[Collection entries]
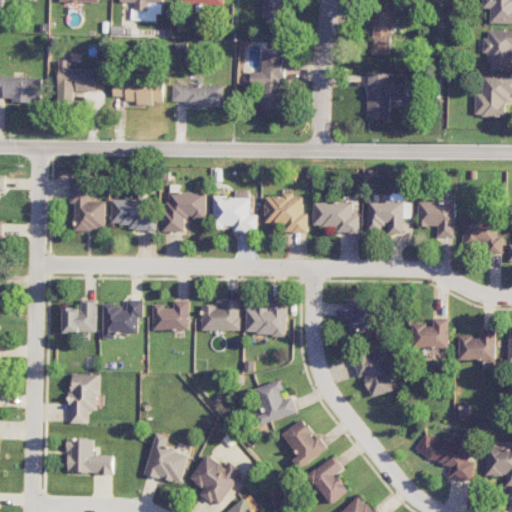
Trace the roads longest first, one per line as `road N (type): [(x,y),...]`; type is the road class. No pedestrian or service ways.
road 1 (tertiary): [(511,151),(0,146)]
road 2 (residential): [(38,263),(413,268),(511,295)]
road 3 (residential): [(40,147),(30,511)]
road 4 (residential): [(314,267),(315,352),(325,382),(400,481),(444,511)]
road 5 (residential): [(331,0),(321,150)]
road 6 (residential): [(31,503),(150,511)]
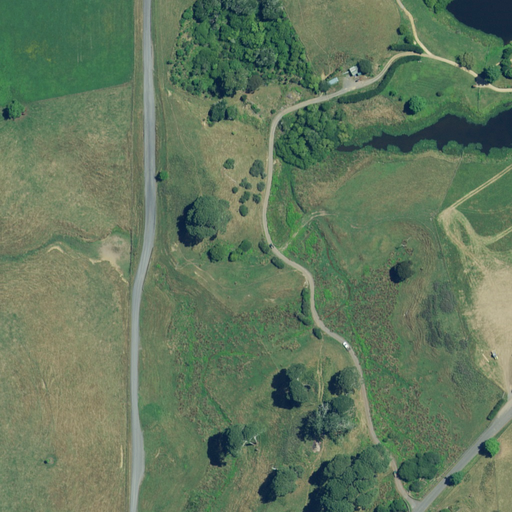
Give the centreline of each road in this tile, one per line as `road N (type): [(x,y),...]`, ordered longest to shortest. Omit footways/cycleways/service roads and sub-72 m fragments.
road 1 (track): [(432,56),(393,59),(379,78),(277,117),(264,207),(268,240),(310,278),(316,320),(355,359),(371,430),(418,511)]
road 2 (track): [(511,166),(446,217),(449,233),(492,284),(510,398)]
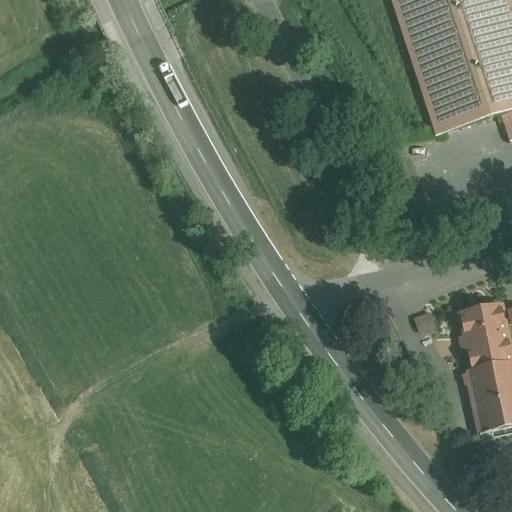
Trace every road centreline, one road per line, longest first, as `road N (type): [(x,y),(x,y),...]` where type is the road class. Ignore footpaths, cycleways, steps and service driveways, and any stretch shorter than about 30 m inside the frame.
road 1 (primary): [(291,304),(120,0)]
road 2 (primary): [(461,511),(291,304)]
road 3 (unclassified): [(511,240),(291,304)]
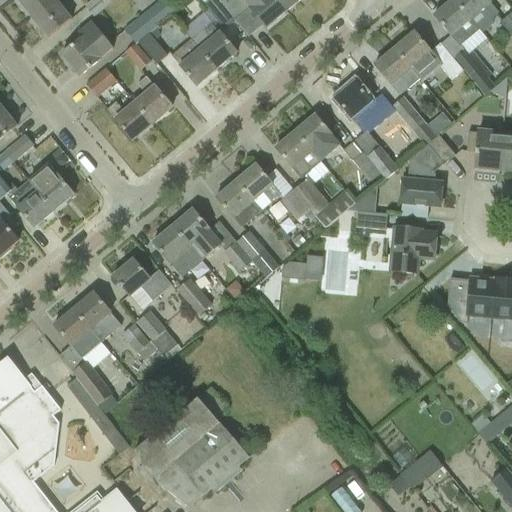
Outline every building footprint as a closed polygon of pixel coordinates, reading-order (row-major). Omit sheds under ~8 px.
[(15,0),(31,20),(54,1),(53,0),(15,0)] [(116,0),(93,0),(84,8),(93,19),(116,0)] [(125,33),(135,46),(138,43),(149,34),(176,12),(165,0),(155,0),(159,4),(125,33)] [(224,31),(235,22),(218,2),(215,0),(209,0),(202,6),(224,31)] [(220,0),(218,2),(235,22),(243,14),(231,0),(220,0)] [(231,0),(243,14),(249,9),(253,15),(262,26),(266,30),(286,13),(274,0),(231,0)] [(274,0),(286,13),(301,0),(274,0)] [(453,0),(452,1),(469,21),(470,20),(482,35),(493,27),(488,21),(497,14),(488,4),(489,4),(486,0),(453,0)] [(54,1),(31,20),(47,40),(63,27),(71,21),(54,1)] [(469,21),(452,1),(433,18),(446,33),(458,47),(467,40),(459,29),(469,21)] [(511,18),(509,15),(499,23),(511,38),(511,18)] [(79,79),(94,66),(100,61),(99,60),(112,49),(92,23),(78,35),(82,40),(61,57),(79,79)] [(236,55),(224,39),(219,34),(218,34),(210,25),(190,41),(216,72),(236,55)] [(150,34),(142,40),(160,63),(168,58),(150,34)] [(393,51),(418,81),(418,80),(421,83),(430,75),(428,72),(438,64),(429,53),(430,53),(426,49),(414,34),(393,51)] [(196,89),(216,72),(190,41),(180,50),(171,57),(180,67),(179,68),(183,73),(196,89)] [(141,71),(151,64),(135,45),(126,53),(141,71)] [(374,67),(386,83),(399,97),(407,89),(418,81),(393,51),(374,67)] [(464,51),(454,59),(484,98),(494,90),(464,51)] [(449,83),(461,74),(450,61),(439,70),(449,83)] [(106,70),(86,87),(96,99),(117,83),(106,70)] [(171,109),(158,94),(146,78),(138,85),(146,95),(137,103),(154,124),(171,109)] [(507,80),(491,93),(505,100),(507,80)] [(378,131),(387,123),(371,104),(354,84),(334,101),(354,124),(359,130),(369,121),(378,131)] [(425,148),(427,147),(436,139),(402,99),(391,109),(425,148)] [(132,142),(152,125),(154,124),(137,103),(134,105),(124,114),(116,104),(115,105),(106,112),(132,142)] [(0,141),(1,141),(16,128),(0,107),(0,141)] [(330,136),(327,132),(314,117),(294,134),(318,164),(329,155),(338,147),(330,137),(330,136)] [(367,159),(386,181),(397,171),(366,133),(354,143),(367,159)] [(474,171),(498,173),(502,135),(478,133),(477,135),(468,134),(466,148),(476,149),(474,171)] [(318,164),(294,134),(275,150),(299,180),(318,164)] [(511,135),(502,135),(498,173),(511,174),(511,135)] [(12,163),(33,147),(25,138),(5,154),(11,162),(12,163)] [(455,157),(438,138),(427,147),(444,167),(455,157)] [(353,144),(342,152),(352,163),(362,155),(353,144)] [(398,206),(420,208),(439,210),(442,185),(432,184),(432,176),(444,167),(427,147),(425,148),(408,163),(407,180),(400,179),(398,206)] [(5,154),(0,157),(0,168),(3,171),(12,163),(11,162),(5,154)] [(61,156),(54,162),(60,170),(67,164),(61,156)] [(39,175),(29,183),(54,213),(73,197),(56,177),(48,167),(39,174),(39,175)] [(235,183),(251,203),(261,194),(270,204),(279,197),(270,186),(271,185),(255,167),(235,183)] [(292,192),(309,212),(323,229),(354,205),(344,194),(328,207),(306,181),(292,192)] [(54,213),(29,183),(28,182),(8,199),(16,209),(20,215),(33,230),(54,213)] [(235,183),(215,200),(231,219),(232,218),(241,228),(259,213),(235,183)] [(309,212),(292,192),(280,203),(296,222),(309,212)] [(18,227),(5,211),(0,205),(0,257),(18,243),(10,233),(18,227)] [(192,211),(172,228),(189,249),(201,263),(221,247),(208,232),(209,231),(192,211)] [(355,230),(385,233),(387,217),(357,214),(355,230)] [(181,279),(201,263),(189,249),(172,228),(152,245),(165,260),(169,264),(181,279)] [(421,232),(401,231),(394,230),(390,273),(417,276),(418,261),(434,262),(436,236),(420,234),(421,232)] [(235,244),(251,263),(266,280),(279,269),(248,233),(235,244)] [(299,236),(292,242),(297,249),(305,243),(299,236)] [(251,263),(235,244),(222,254),(238,273),(251,263)] [(142,312),(171,287),(158,272),(149,280),(132,261),(112,278),(125,293),(129,299),(130,298),(142,312)] [(281,280),(304,282),(305,266),(289,264),(282,269),(281,280)] [(465,315),(488,319),(494,280),(470,276),(469,280),(449,277),(445,304),(458,322),(464,322),(465,315)] [(497,342),(511,344),(511,282),(494,280),(488,319),(501,321),(497,342)] [(210,307),(189,281),(176,292),(197,318),(210,307)] [(236,283),(227,291),(235,300),(244,292),(236,283)] [(73,311),(100,343),(119,328),(109,316),(110,315),(106,310),(93,295),(73,311)] [(81,360),(90,352),(100,343),(73,311),(53,328),(70,348),(81,360)] [(149,313),(135,324),(150,343),(150,344),(157,352),(161,357),(166,363),(180,352),(175,347),(176,346),(149,313)] [(134,326),(120,337),(142,364),(157,352),(150,344),(149,345),(134,326)] [(86,362),(72,374),(96,407),(111,396),(86,362)] [(103,373),(124,399),(137,388),(117,362),(103,373)] [(131,511),(114,491),(102,501),(97,494),(74,511),(54,511),(32,484),(52,467),(58,425),(52,418),(60,412),(41,388),(40,389),(35,383),(29,388),(10,363),(0,370),(0,511),(131,511)] [(142,398),(128,406),(136,420),(150,412),(142,398)] [(188,510),(248,460),(198,400),(133,455),(160,487),(173,497),(188,510)] [(99,410),(89,418),(119,456),(119,457),(130,449),(99,410)] [(492,424),(479,435),(488,446),(500,435),(492,424)] [(442,469),(440,466),(429,452),(400,476),(413,492),(442,469)] [(511,480),(505,472),(490,484),(511,511),(511,480)] [(361,487),(342,501),(349,511),(369,511),(377,507),(361,487)] [(327,511),(321,502),(303,511),(327,511)]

- [What the task asks] Reproduce the material word for word from its beginning through the line containing "road 6 (residential): [(31,503),(150,511)]", including that line, and leave the pictures out.

- [Task solution]
Trace the roads longest first, one per line as `road N (type): [(x,y),...]`; type is the road class. No pedestrian or service ways.
road 1 (tertiary): [(511,151),(0,146)]
road 2 (residential): [(38,263),(413,268),(511,295)]
road 3 (residential): [(40,147),(30,511)]
road 4 (residential): [(314,267),(315,352),(325,382),(400,481),(444,511)]
road 5 (residential): [(331,0),(321,150)]
road 6 (residential): [(31,503),(150,511)]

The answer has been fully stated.